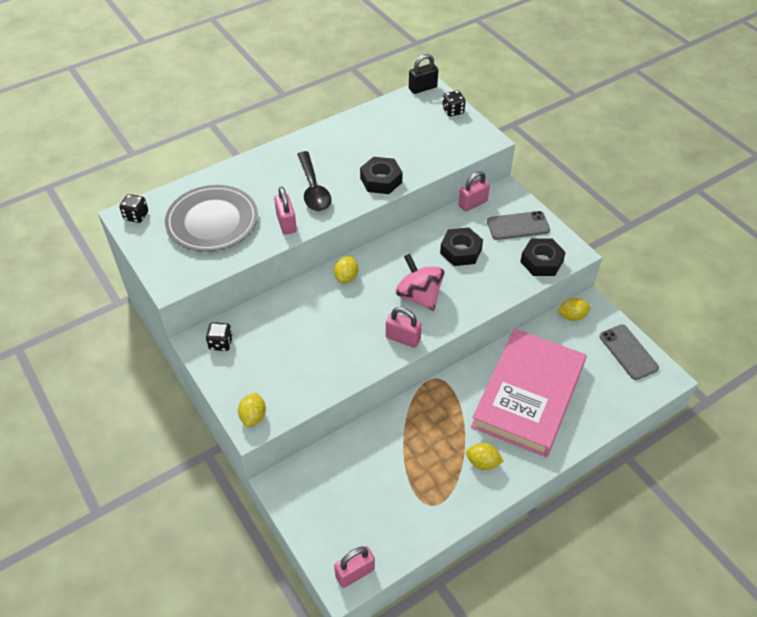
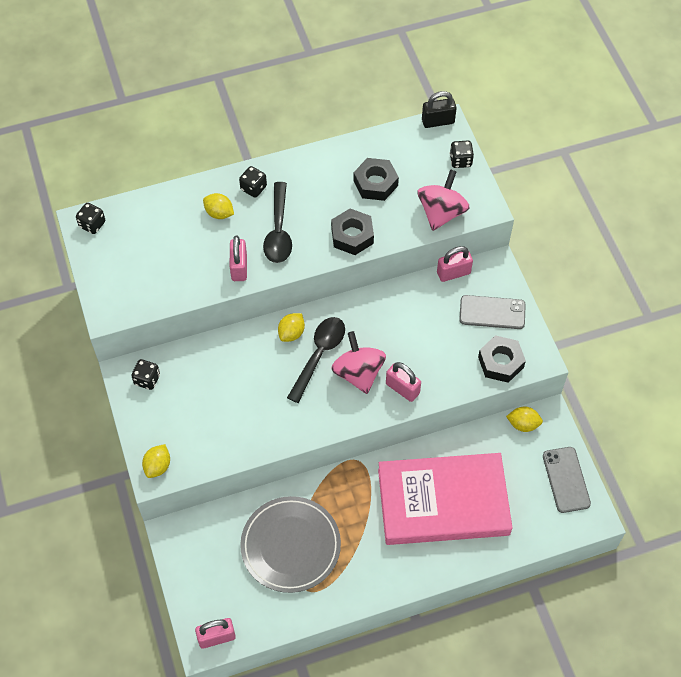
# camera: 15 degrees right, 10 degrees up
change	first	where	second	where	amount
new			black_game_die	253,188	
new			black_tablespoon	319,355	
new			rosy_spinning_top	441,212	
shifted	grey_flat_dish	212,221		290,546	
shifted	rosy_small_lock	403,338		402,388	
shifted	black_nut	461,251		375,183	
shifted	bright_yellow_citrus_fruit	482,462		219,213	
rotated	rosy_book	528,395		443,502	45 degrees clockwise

▶ _TASK INSTRUCTIONS_
Print all of the data exactly, and do not carry over any pictures.

▶ _SOLUTION TO THE EXERCISE_
# camera: 15 degrees right, 10 degrees up
change	first	where	second	where	amount
new			black_game_die	253,188	
new			black_tablespoon	319,355	
new			rosy_spinning_top	441,212	
shifted	grey_flat_dish	212,221		290,546	
shifted	rosy_small_lock	403,338		402,388	
shifted	black_nut	461,251		375,183	
shifted	bright_yellow_citrus_fruit	482,462		219,213	
rotated	rosy_book	528,395		443,502	45 degrees clockwise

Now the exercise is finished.